Problem to solve
Every line from the one containing "(551, 298) = (285, 250): none" to the end of the records below, written out word for word, is the whole answer.

Given information

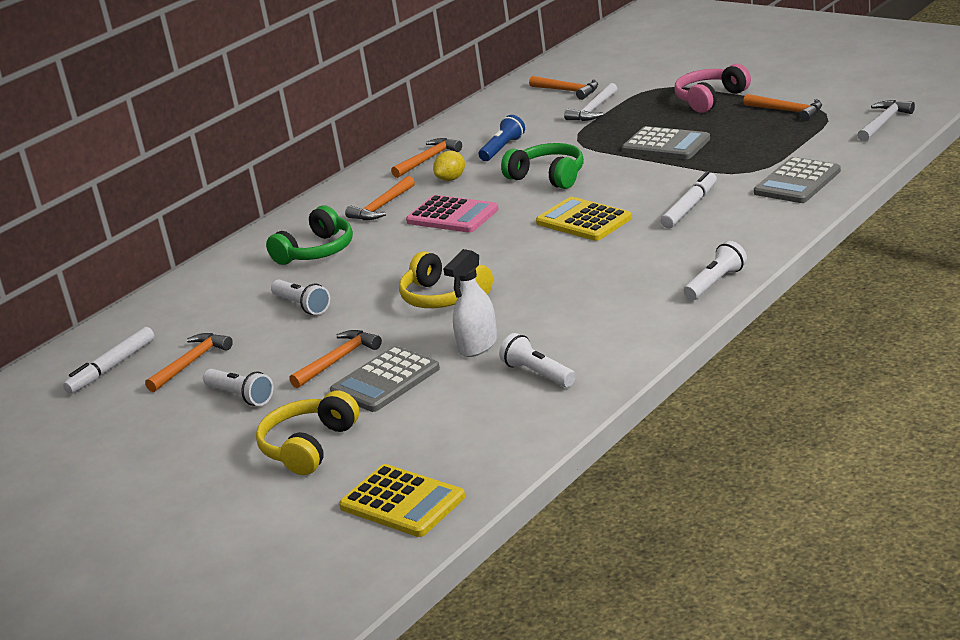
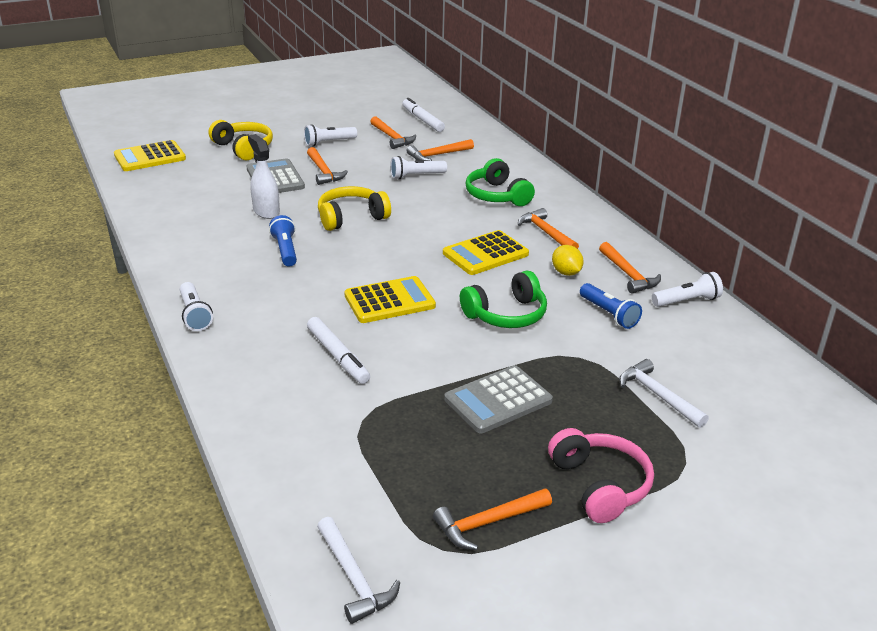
camera: 110 degrees right, 5 degrees up
(452, 216) = (485, 254): pink calculator -> yellow calculator
(538, 374) = (199, 218): white flashlight -> white flashlight (687, 301)
(551, 298) = (285, 250): none -> blue flashlight
(567, 91) = (744, 401): orange hammer -> orange hammer (437, 155)
(797, 182) = (297, 434): grey calculator -> none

Answer space
(551, 298) = (285, 250): none -> blue flashlight
(567, 91) = (744, 401): orange hammer -> orange hammer (437, 155)
(797, 182) = (297, 434): grey calculator -> none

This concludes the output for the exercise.